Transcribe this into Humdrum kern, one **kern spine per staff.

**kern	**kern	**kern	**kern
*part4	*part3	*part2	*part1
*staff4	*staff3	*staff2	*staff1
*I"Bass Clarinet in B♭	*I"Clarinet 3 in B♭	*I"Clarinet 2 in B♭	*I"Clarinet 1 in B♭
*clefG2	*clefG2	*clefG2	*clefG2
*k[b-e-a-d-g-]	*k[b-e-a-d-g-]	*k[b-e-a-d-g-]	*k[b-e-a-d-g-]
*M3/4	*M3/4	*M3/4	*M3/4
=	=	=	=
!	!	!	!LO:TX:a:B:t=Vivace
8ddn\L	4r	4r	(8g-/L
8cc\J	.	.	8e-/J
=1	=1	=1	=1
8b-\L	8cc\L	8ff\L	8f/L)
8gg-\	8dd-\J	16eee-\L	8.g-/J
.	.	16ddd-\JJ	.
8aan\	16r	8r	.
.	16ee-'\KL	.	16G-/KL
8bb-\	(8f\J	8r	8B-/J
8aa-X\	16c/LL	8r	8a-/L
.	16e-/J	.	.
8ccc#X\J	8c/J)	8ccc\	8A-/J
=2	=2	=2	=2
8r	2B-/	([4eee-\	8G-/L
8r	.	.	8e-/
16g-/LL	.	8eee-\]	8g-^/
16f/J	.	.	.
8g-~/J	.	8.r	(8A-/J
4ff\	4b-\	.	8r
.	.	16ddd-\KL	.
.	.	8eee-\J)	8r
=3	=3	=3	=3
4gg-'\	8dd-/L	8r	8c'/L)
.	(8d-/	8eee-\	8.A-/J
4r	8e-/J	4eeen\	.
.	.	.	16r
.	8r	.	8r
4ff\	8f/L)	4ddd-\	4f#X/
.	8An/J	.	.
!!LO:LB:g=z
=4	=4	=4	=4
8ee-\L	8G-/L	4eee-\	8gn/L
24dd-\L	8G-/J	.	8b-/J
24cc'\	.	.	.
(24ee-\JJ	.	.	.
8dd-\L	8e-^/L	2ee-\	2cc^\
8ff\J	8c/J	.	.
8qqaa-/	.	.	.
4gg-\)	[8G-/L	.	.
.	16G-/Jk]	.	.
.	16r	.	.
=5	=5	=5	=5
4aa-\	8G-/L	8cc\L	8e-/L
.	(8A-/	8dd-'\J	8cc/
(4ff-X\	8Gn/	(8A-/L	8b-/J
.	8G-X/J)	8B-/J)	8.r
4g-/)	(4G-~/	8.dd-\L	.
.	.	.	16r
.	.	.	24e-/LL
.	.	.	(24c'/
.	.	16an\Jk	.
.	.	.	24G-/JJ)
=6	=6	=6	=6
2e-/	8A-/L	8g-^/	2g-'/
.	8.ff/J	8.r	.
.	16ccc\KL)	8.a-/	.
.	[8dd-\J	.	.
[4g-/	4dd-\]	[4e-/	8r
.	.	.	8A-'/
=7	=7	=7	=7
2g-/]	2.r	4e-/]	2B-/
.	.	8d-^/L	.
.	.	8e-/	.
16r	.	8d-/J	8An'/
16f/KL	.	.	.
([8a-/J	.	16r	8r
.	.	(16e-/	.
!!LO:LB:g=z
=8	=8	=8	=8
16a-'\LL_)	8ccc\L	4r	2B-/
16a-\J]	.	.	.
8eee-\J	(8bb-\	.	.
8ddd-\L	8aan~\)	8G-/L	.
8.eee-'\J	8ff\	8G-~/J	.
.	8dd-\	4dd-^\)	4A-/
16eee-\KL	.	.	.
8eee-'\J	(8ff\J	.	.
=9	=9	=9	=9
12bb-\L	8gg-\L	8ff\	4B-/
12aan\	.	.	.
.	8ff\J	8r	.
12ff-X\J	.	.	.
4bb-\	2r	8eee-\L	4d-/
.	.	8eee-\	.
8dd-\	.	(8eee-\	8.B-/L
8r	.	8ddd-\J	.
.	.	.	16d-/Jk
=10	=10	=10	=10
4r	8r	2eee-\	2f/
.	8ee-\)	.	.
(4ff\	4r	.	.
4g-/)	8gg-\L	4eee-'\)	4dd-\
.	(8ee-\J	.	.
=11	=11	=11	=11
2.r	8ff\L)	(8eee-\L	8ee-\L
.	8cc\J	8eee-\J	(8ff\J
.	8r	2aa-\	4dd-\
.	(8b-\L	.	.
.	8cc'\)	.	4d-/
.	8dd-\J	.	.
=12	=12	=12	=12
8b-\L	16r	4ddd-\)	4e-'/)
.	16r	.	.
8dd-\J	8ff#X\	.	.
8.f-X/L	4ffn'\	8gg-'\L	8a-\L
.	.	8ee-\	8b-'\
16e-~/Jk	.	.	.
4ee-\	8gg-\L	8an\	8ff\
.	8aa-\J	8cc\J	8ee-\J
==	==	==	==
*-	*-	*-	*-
==================================================
Pick out each line in the entries above that contains the word "kern".

Transcribe this into Humdrum kern, one **kern spine per staff.
**kern	**kern	**kern	**kern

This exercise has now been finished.